**Your goal:** Once the line containing "handbook.py: [366,677,597,750] ->" is found in the data below, output that line and every line after it through the last, unchanged and with nothing else.

**Input for this task:**
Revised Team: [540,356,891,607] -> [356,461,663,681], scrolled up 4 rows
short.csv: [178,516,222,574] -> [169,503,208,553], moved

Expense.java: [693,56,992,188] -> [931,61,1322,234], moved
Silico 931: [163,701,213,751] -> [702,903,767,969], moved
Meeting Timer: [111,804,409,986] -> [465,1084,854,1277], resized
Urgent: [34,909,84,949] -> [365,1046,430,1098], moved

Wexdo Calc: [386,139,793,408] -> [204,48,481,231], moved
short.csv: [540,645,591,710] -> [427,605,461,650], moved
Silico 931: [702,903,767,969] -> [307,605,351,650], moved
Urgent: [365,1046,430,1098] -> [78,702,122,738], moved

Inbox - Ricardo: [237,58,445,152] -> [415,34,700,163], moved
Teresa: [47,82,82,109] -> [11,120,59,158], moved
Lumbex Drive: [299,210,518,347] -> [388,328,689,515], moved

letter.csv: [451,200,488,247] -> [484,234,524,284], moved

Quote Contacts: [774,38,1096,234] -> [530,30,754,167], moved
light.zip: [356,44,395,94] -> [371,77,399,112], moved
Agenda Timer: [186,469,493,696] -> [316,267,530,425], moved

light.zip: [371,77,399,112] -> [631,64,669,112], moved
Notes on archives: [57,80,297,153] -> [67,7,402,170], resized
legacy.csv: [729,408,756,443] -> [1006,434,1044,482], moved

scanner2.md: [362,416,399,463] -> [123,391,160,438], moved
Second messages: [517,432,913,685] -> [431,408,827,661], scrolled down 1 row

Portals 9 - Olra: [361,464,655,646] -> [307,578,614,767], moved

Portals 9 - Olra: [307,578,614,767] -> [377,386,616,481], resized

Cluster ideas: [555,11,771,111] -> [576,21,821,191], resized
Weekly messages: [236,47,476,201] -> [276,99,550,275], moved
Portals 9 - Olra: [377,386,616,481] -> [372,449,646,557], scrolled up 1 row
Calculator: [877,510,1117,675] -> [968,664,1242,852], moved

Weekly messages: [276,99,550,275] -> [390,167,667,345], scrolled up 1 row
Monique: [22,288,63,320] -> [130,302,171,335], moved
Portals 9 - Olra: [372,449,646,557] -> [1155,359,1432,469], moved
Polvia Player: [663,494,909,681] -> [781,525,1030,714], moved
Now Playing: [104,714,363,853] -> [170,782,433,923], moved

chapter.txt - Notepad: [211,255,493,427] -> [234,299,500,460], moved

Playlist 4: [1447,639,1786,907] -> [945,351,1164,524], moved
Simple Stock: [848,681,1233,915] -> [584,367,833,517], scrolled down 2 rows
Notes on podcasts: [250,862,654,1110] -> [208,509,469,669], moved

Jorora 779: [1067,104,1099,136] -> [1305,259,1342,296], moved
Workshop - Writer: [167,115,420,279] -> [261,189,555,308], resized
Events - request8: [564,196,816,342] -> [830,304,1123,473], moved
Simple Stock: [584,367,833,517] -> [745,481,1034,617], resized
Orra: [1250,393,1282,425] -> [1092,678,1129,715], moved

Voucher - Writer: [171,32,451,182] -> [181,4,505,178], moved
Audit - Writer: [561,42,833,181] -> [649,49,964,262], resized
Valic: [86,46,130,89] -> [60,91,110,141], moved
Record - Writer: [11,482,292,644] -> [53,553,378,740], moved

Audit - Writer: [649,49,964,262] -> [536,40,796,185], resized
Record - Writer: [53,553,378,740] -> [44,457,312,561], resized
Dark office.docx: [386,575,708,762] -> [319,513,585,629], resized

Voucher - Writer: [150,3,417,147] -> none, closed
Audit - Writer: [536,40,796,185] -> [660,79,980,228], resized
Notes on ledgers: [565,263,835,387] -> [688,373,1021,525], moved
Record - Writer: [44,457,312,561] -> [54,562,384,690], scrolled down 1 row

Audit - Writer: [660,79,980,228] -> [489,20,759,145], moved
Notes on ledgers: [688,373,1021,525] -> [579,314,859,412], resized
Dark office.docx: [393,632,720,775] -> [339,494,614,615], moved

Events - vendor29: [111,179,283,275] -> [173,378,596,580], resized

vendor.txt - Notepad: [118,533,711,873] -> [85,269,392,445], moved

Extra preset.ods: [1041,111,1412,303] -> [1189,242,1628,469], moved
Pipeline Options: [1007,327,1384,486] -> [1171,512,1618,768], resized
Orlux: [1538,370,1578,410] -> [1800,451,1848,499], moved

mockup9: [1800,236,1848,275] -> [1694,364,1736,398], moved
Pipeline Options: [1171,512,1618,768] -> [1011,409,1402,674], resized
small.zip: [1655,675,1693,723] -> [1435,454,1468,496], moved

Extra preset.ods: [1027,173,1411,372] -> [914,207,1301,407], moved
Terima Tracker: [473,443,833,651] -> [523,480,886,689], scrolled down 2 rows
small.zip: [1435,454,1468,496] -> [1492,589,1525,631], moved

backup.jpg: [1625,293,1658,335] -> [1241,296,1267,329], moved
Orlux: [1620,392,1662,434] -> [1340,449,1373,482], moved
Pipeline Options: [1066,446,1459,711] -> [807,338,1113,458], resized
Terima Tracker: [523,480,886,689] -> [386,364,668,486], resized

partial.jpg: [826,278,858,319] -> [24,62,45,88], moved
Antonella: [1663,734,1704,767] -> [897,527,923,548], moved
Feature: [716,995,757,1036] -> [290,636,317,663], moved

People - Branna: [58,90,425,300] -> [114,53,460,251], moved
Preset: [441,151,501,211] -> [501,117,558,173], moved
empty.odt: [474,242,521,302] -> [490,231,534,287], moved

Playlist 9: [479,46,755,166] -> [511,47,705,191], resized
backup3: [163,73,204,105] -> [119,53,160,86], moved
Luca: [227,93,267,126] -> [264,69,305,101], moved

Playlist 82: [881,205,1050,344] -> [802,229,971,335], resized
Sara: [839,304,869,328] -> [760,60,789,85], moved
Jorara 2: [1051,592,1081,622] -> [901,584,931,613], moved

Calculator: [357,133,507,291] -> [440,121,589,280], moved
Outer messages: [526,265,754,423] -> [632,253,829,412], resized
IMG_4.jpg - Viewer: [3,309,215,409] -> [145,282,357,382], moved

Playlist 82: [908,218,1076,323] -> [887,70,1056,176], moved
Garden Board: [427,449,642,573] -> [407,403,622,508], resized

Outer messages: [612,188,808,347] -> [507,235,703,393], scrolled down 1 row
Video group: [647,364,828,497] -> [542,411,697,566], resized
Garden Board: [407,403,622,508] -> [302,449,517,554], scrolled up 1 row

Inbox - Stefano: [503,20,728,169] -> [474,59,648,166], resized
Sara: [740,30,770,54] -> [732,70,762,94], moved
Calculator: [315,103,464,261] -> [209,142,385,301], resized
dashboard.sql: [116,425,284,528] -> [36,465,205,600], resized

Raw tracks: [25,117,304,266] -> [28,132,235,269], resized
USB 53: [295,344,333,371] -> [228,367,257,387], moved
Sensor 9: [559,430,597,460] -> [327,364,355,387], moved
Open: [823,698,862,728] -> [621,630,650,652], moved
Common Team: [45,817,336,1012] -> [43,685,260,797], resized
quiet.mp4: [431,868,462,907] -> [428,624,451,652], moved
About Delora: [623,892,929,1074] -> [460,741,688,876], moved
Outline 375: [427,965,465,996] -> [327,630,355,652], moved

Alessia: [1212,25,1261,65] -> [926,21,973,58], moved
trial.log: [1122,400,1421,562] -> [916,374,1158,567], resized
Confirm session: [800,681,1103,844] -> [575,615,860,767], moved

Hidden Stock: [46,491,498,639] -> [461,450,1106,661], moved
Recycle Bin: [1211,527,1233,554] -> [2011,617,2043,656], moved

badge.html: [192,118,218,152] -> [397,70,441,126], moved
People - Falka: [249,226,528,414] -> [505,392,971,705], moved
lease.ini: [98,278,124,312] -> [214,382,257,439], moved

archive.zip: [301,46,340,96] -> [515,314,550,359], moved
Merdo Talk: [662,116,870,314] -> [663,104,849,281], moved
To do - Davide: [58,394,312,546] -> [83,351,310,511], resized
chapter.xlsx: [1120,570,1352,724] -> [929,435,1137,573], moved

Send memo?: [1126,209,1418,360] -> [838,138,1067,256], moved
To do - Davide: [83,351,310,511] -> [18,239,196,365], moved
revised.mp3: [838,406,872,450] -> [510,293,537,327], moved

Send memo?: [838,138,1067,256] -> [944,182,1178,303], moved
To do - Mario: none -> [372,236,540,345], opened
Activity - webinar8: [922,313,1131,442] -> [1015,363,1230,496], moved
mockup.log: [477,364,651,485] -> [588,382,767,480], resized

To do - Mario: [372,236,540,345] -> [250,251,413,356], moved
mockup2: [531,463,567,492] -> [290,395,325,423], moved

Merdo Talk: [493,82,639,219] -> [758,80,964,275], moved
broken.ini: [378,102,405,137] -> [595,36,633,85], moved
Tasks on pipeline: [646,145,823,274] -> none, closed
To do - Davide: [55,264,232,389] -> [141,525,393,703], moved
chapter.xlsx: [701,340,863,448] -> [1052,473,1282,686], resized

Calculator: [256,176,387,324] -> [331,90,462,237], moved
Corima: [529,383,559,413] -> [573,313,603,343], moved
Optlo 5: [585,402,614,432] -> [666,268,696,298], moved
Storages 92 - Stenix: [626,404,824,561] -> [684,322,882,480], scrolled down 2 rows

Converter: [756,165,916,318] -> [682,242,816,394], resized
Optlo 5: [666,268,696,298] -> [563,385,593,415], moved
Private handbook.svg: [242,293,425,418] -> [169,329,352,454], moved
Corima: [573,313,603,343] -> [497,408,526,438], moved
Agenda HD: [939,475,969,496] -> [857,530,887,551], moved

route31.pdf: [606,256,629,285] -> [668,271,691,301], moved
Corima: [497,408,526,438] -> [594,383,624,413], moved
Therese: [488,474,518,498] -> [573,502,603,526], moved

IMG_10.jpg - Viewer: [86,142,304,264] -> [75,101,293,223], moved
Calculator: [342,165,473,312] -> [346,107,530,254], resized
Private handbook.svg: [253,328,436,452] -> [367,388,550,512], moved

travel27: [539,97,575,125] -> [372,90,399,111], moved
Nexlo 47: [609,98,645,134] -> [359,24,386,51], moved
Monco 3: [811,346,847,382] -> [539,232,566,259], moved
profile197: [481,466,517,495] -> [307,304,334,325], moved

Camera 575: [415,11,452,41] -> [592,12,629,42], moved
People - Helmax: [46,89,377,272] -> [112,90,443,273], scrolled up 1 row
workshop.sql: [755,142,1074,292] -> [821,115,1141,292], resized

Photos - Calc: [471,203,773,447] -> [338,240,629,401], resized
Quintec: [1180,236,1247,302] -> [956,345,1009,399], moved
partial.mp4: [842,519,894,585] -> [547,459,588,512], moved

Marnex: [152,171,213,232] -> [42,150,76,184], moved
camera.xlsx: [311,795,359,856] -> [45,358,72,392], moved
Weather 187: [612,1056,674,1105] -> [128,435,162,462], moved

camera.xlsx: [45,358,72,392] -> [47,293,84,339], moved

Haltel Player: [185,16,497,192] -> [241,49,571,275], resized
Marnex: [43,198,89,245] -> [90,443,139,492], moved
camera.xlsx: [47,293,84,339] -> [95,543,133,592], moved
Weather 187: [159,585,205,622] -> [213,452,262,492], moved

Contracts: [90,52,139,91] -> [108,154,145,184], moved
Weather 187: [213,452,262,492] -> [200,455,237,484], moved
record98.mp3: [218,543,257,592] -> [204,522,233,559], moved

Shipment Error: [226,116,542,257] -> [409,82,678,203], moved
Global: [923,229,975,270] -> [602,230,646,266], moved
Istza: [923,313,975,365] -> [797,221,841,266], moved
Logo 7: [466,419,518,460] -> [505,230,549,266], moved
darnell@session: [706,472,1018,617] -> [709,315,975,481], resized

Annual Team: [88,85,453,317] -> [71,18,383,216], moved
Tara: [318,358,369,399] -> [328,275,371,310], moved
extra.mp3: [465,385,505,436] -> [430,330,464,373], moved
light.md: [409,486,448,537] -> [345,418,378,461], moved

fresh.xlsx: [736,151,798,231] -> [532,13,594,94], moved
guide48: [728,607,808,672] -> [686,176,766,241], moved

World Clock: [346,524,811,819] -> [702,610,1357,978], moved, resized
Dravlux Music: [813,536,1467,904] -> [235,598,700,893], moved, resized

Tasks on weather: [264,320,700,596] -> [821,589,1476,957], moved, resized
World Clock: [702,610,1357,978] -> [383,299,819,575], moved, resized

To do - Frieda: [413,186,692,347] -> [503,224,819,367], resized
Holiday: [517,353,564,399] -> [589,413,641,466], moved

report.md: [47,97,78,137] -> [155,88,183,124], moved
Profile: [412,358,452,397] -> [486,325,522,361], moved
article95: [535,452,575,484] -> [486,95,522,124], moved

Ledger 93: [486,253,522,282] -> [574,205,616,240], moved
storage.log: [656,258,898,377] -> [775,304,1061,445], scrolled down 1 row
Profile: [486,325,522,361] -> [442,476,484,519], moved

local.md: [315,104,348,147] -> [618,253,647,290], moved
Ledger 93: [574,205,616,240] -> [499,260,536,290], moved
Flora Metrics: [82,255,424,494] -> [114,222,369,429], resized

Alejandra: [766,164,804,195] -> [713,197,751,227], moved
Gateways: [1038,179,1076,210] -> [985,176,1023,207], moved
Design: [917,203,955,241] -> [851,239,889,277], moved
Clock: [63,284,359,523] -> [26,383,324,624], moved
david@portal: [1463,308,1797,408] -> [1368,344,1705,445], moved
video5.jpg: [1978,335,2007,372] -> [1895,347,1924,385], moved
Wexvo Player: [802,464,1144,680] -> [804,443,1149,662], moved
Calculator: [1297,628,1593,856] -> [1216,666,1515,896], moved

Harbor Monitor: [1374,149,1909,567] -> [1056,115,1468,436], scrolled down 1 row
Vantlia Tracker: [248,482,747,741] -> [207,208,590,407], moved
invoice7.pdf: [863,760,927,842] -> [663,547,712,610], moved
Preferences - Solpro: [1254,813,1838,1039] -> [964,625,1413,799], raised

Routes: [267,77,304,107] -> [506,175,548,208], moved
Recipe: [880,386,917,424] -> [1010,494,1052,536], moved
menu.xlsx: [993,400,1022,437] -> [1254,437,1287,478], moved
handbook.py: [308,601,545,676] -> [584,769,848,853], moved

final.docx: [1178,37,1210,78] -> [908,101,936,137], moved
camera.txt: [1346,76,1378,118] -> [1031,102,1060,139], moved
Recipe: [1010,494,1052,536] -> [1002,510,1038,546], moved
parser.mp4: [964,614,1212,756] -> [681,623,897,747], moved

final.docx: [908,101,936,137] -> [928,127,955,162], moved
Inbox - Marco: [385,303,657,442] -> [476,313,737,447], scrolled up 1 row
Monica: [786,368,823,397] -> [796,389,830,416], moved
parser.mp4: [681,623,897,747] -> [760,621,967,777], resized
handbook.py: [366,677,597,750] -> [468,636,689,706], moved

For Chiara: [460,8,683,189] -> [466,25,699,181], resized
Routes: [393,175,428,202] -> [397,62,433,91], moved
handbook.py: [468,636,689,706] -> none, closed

**The answer:**
handbook.py: [366,677,597,750] -> [468,636,689,706], moved

For Chiara: [460,8,683,189] -> [466,25,699,181], resized
Routes: [393,175,428,202] -> [397,62,433,91], moved
handbook.py: [468,636,689,706] -> none, closed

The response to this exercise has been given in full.